> [Task objective]: The lines from the one holding "OLED3 pin SCL: D5 -> none" through the end of the records below are to be written out exactly, and nothing else; pictures are to be left out.

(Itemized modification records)

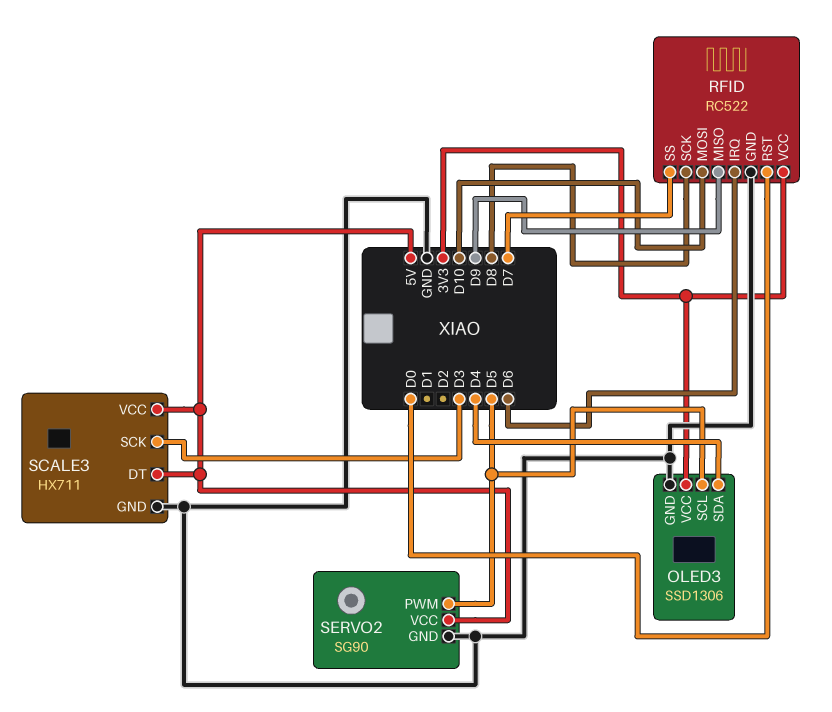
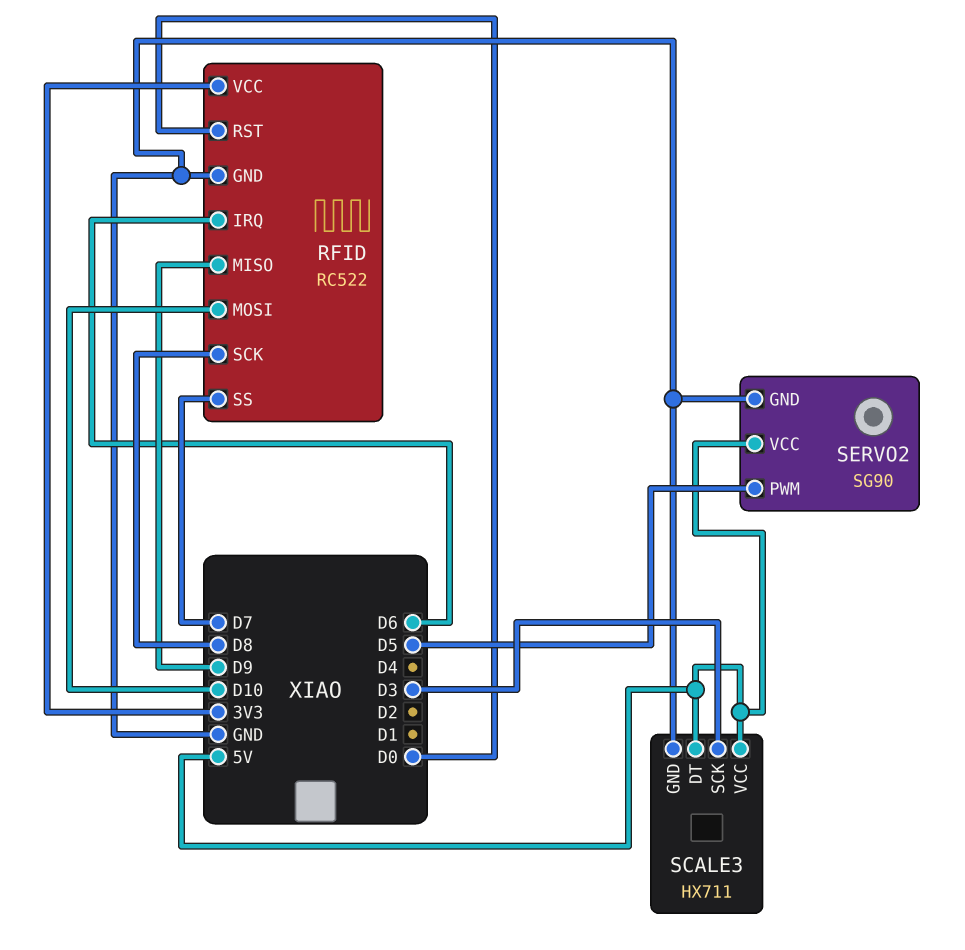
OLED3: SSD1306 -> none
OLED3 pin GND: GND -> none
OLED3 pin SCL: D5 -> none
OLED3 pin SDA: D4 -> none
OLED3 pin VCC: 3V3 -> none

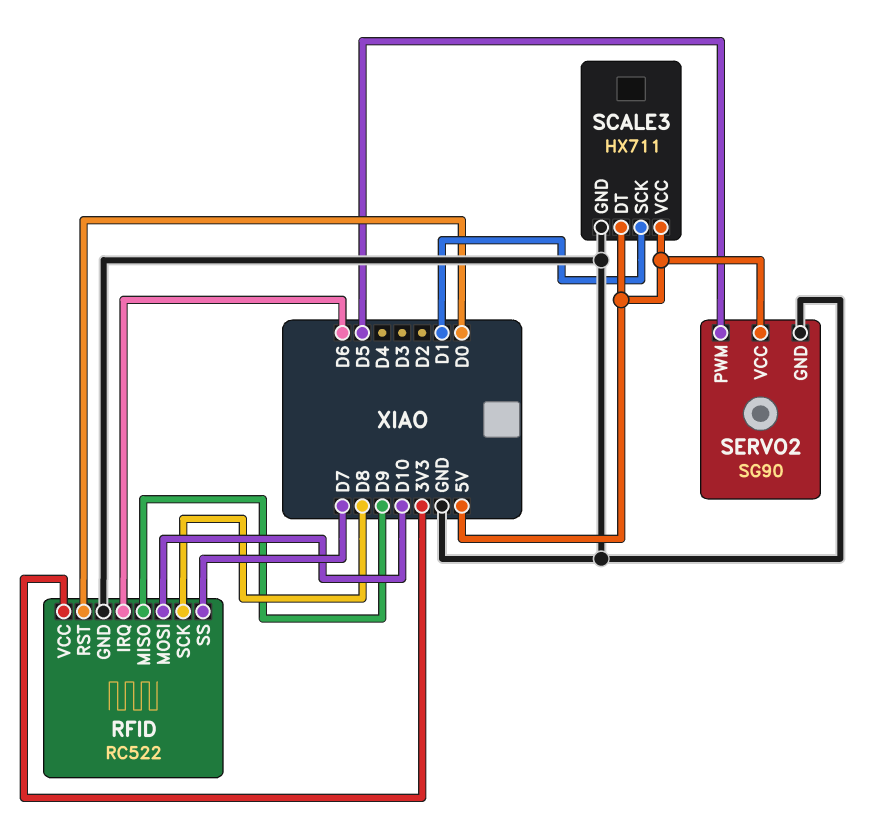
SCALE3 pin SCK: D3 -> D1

> [Answer to the exercise]:
OLED3 pin SCL: D5 -> none
OLED3 pin SDA: D4 -> none
OLED3 pin VCC: 3V3 -> none

SCALE3 pin SCK: D3 -> D1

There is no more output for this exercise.